:: Dataset records

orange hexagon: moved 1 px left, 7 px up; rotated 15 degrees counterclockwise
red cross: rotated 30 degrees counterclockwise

::::
:: Dataset records

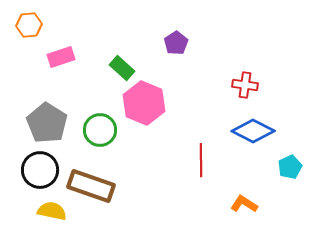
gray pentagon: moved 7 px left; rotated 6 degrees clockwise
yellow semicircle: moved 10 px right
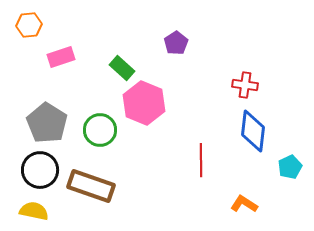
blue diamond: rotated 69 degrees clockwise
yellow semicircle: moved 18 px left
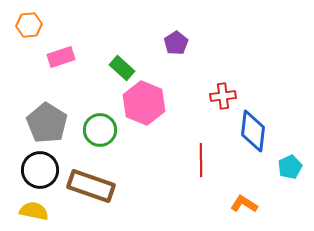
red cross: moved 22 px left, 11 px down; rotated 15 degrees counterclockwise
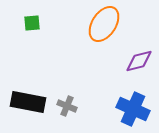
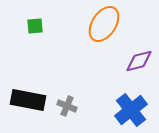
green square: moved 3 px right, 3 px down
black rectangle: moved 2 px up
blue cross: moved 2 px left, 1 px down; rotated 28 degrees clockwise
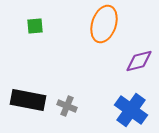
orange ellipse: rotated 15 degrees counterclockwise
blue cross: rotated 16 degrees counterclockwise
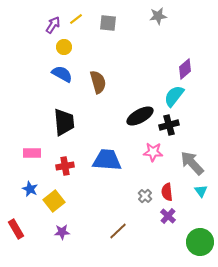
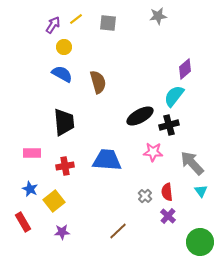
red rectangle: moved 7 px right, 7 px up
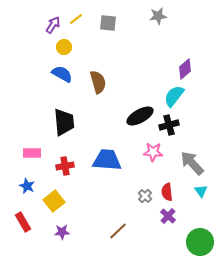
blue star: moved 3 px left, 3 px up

::::
:: Dataset records

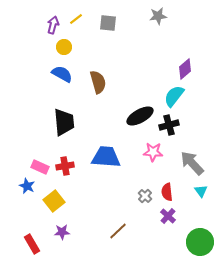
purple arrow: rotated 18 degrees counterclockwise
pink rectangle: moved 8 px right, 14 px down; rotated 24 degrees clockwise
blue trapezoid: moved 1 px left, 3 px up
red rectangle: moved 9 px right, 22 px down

::::

• _Task statement_
Copy the data word for word, starting at the line that contains "orange hexagon: moved" and ending at the line that contains "red cross: rotated", with both of those lines included.

• _Result for this task_
orange hexagon: moved 1 px left, 7 px up; rotated 15 degrees counterclockwise
red cross: rotated 30 degrees counterclockwise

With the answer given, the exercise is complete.